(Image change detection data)

* * *

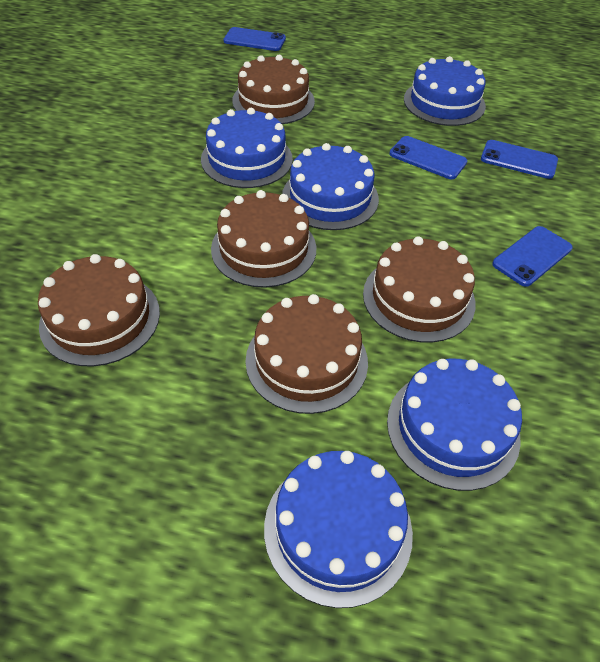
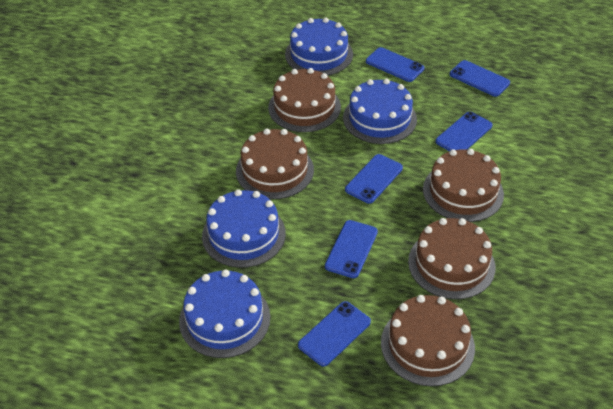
blue cake: 5 -> 4
blue phone: 4 -> 6

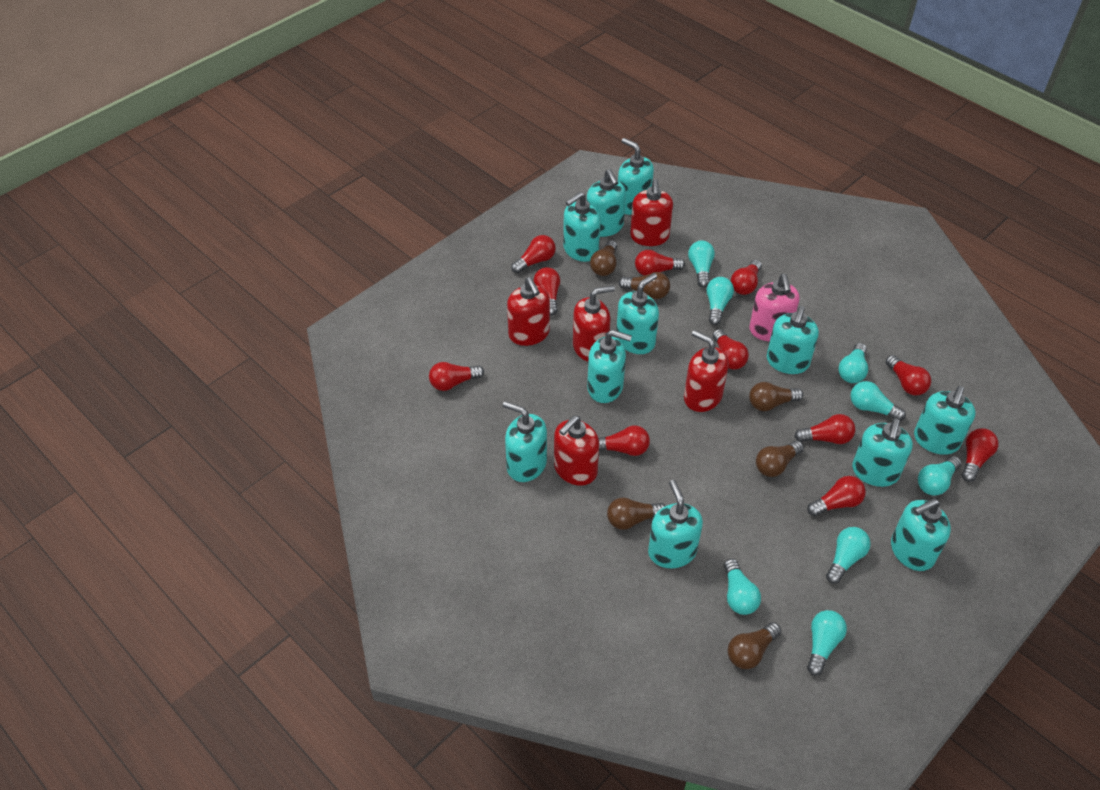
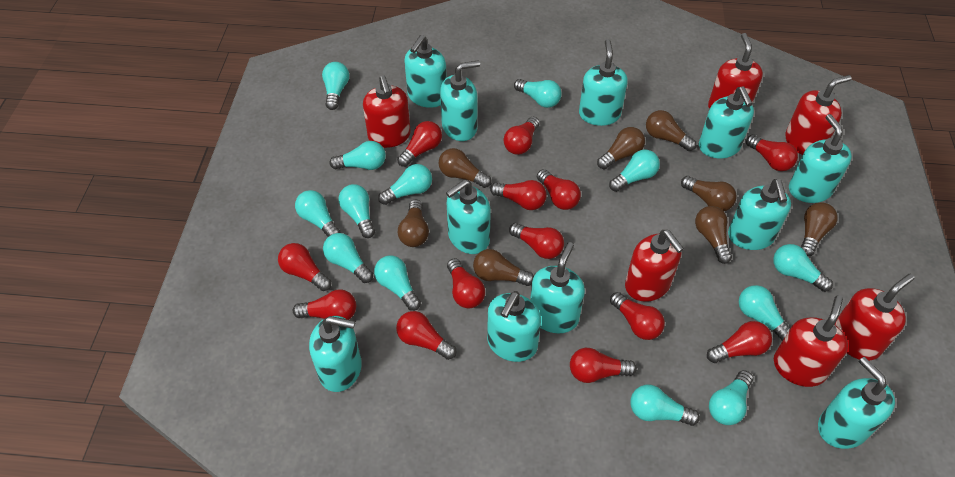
brown light bulb: 6 -> 8
pink soap dispenser: 1 -> 0
red light bulb: 11 -> 13
red soap dispenser: 5 -> 6
turquoise light bulb: 8 -> 13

* * *

#### What this task involves:
Quote only the lines from the line containing "red light bulb: 11 -> 13" through the end of the entries, keeping the first and the last.

#### Task result:
red light bulb: 11 -> 13
red soap dispenser: 5 -> 6
turquoise light bulb: 8 -> 13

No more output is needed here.